Required action:
Give back all of the data exactly as it stands, with the pictures removed.

**** Data ****

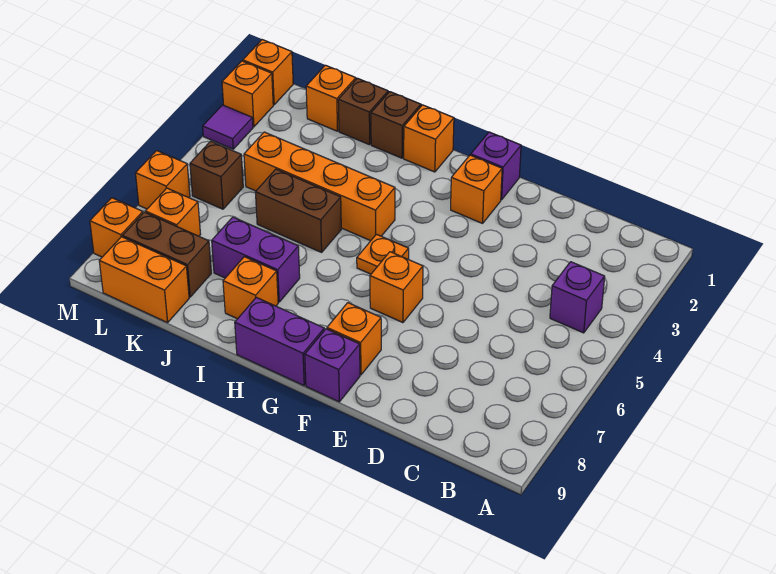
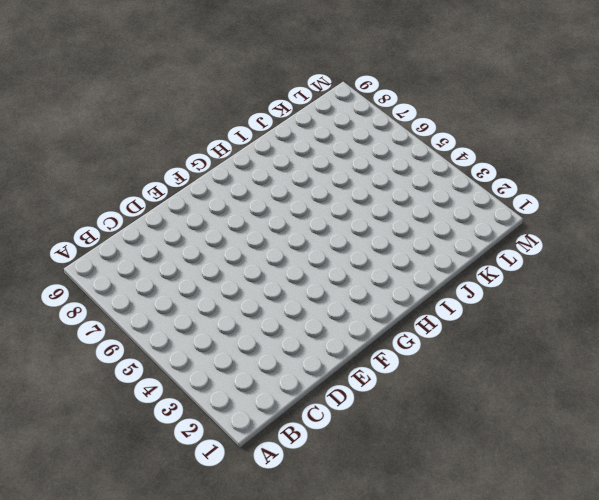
none -> purple 1x1 brick [550,262,605,333]
none -> purple 1x1 brick [471,132,521,200]
none -> orange 1x1 brick [451,155,502,223]

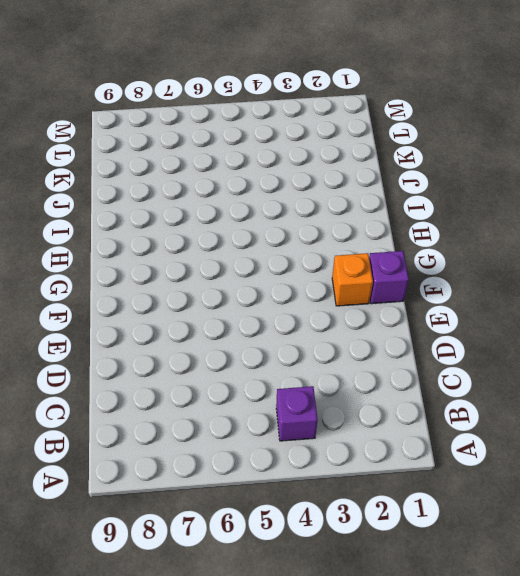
none -> orange 1x1 brick [370,252,423,323]
none -> orange 1x1 brick [327,303,381,375]
none -> purple 1x1 brick [305,329,360,402]

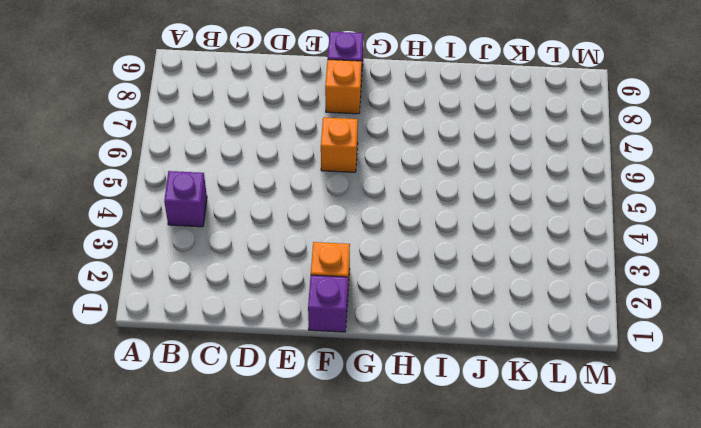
none -> orange 1x1 plate [357,234,409,274]
none -> purple 1x2 brick [235,297,324,385]
none -> orange 1x1 brick [404,105,454,172]

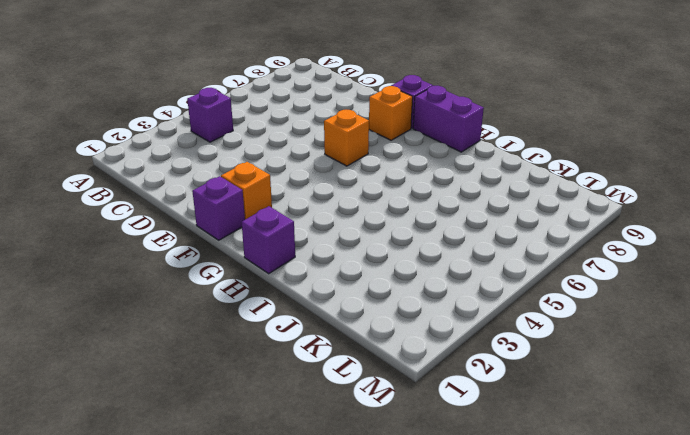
purple 1x1 brick [242,206,295,274] -> orange 1x1 brick [404,105,454,172]
none -> orange 1x1 plate [357,234,409,274]
none -> orange 1x4 brick [244,132,395,241]
none -> brown 1x1 brick [371,92,421,158]

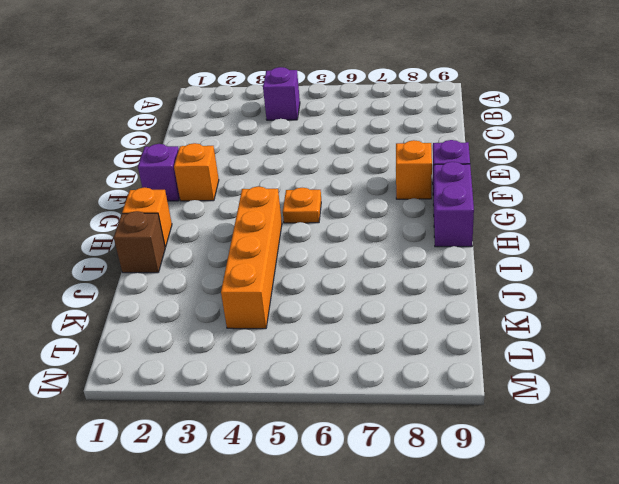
none -> orange 1x1 brick [370,252,423,323]
none -> brown 1x2 brick [256,169,341,252]
none -> purple 1x2 brick [212,217,300,302]

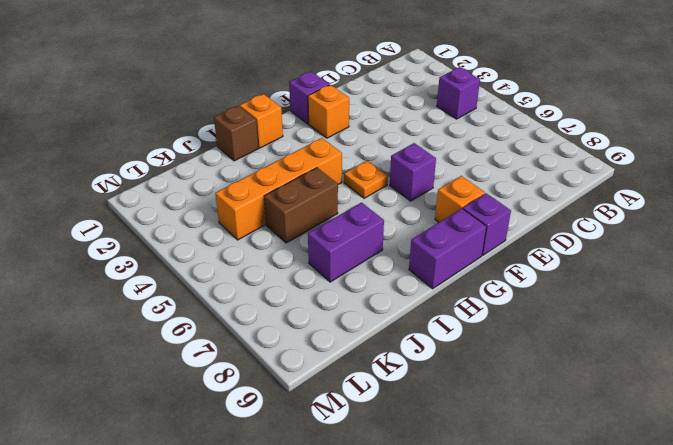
purple 1x1 brick [390,143,436,201] -> orange 1x1 brick [370,252,423,323]
none -> orange 1x1 brick [223,257,278,319]
none -> brown 1x1 brick [338,78,388,145]
none -> orange 1x1 brick [306,65,356,131]

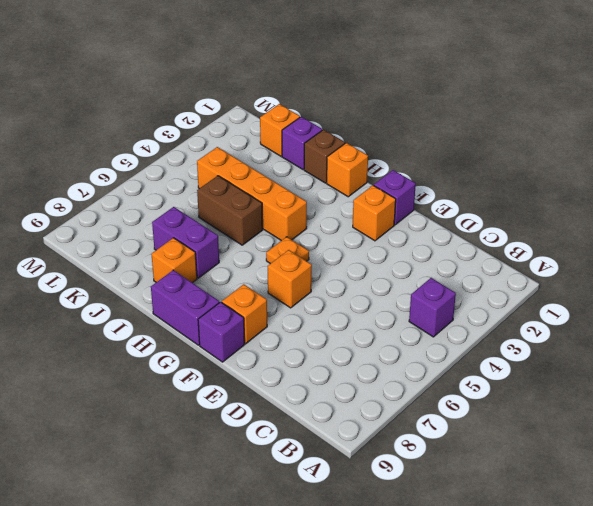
purple 1x1 brick [282,117,322,170] -> brown 1x1 brick [338,78,388,145]
none -> brown 1x2 brick [123,212,211,297]
none -> orange 1x2 brick [99,237,189,323]
none -> brown 1x1 brick [190,141,243,209]

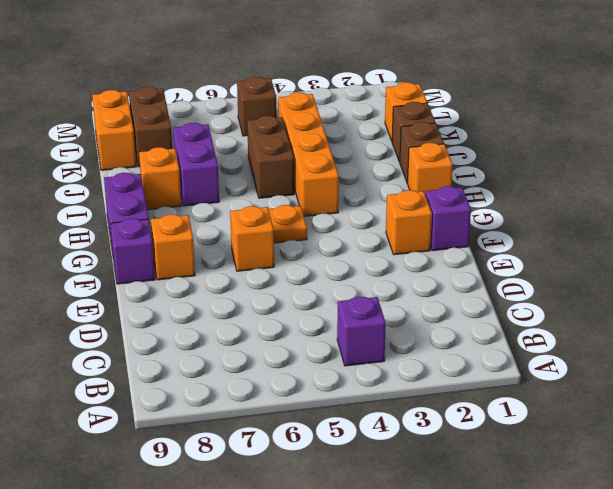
none -> orange 1x1 brick [145,188,201,236]
none -> orange 1x1 brick [243,40,293,105]
none -> orange 1x1 brick [222,61,273,127]

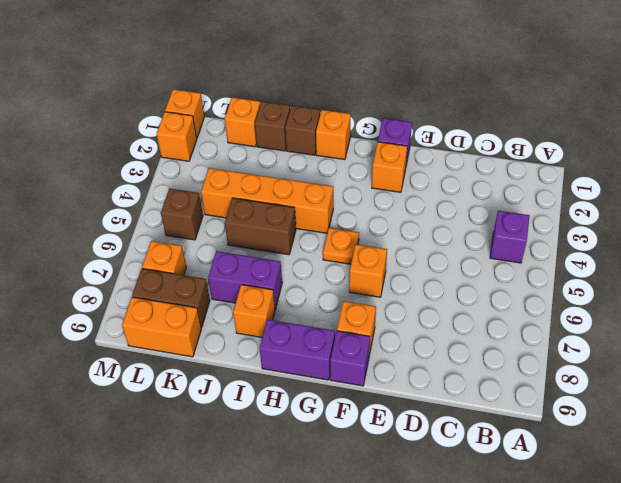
none -> purple 1x1 tile [203,105,253,149]
none -> orange 1x1 brick [136,151,190,209]
none -> orange 1x1 brick [90,198,143,257]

****

Written reply:
none -> purple 1x1 brick [550,262,605,333]
none -> purple 1x1 brick [471,132,521,200]
none -> orange 1x1 brick [451,155,502,223]

none -> orange 1x1 brick [370,252,423,323]
none -> orange 1x1 brick [327,303,381,375]
none -> purple 1x1 brick [305,329,360,402]

none -> orange 1x1 plate [357,234,409,274]
none -> purple 1x2 brick [235,297,324,385]
none -> orange 1x1 brick [404,105,454,172]

purple 1x1 brick [242,206,295,274] -> orange 1x1 brick [404,105,454,172]
none -> orange 1x1 plate [357,234,409,274]
none -> orange 1x4 brick [244,132,395,241]
none -> brown 1x1 brick [371,92,421,158]

none -> orange 1x1 brick [370,252,423,323]
none -> brown 1x2 brick [256,169,341,252]
none -> purple 1x2 brick [212,217,300,302]

purple 1x1 brick [390,143,436,201] -> orange 1x1 brick [370,252,423,323]
none -> orange 1x1 brick [223,257,278,319]
none -> brown 1x1 brick [338,78,388,145]
none -> orange 1x1 brick [306,65,356,131]

purple 1x1 brick [282,117,322,170] -> brown 1x1 brick [338,78,388,145]
none -> brown 1x2 brick [123,212,211,297]
none -> orange 1x2 brick [99,237,189,323]
none -> brown 1x1 brick [190,141,243,209]

none -> orange 1x1 brick [145,188,201,236]
none -> orange 1x1 brick [243,40,293,105]
none -> orange 1x1 brick [222,61,273,127]

none -> purple 1x1 tile [203,105,253,149]
none -> orange 1x1 brick [136,151,190,209]
none -> orange 1x1 brick [90,198,143,257]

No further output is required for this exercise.